Collected data:
==================================================
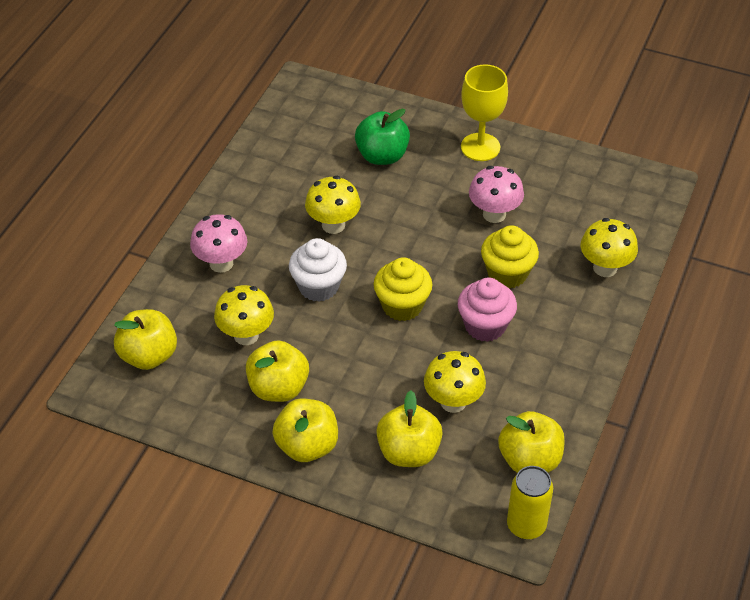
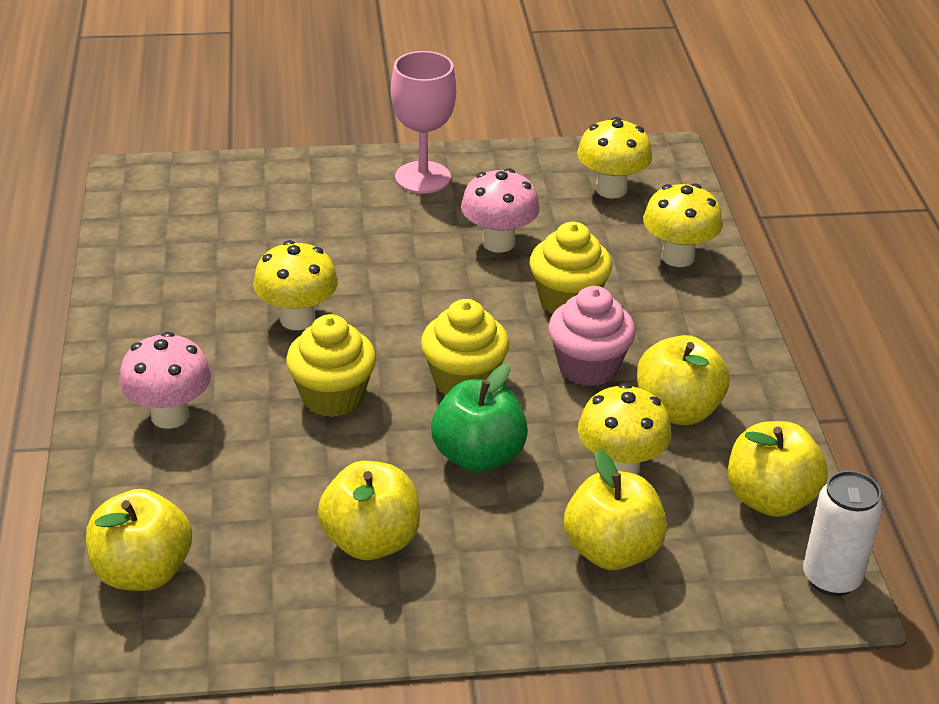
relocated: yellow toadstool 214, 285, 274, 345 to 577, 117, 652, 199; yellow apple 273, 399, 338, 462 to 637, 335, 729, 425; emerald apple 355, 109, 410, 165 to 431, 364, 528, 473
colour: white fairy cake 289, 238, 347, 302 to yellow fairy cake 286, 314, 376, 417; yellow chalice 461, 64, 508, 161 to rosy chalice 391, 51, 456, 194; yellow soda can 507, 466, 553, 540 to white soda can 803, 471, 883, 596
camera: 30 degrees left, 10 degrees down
==================================================
Work request: Drop the images; restate the listing exactly.

Answer to this task:
relocated: yellow toadstool 214, 285, 274, 345 to 577, 117, 652, 199; yellow apple 273, 399, 338, 462 to 637, 335, 729, 425; emerald apple 355, 109, 410, 165 to 431, 364, 528, 473
colour: white fairy cake 289, 238, 347, 302 to yellow fairy cake 286, 314, 376, 417; yellow chalice 461, 64, 508, 161 to rosy chalice 391, 51, 456, 194; yellow soda can 507, 466, 553, 540 to white soda can 803, 471, 883, 596
camera: 30 degrees left, 10 degrees down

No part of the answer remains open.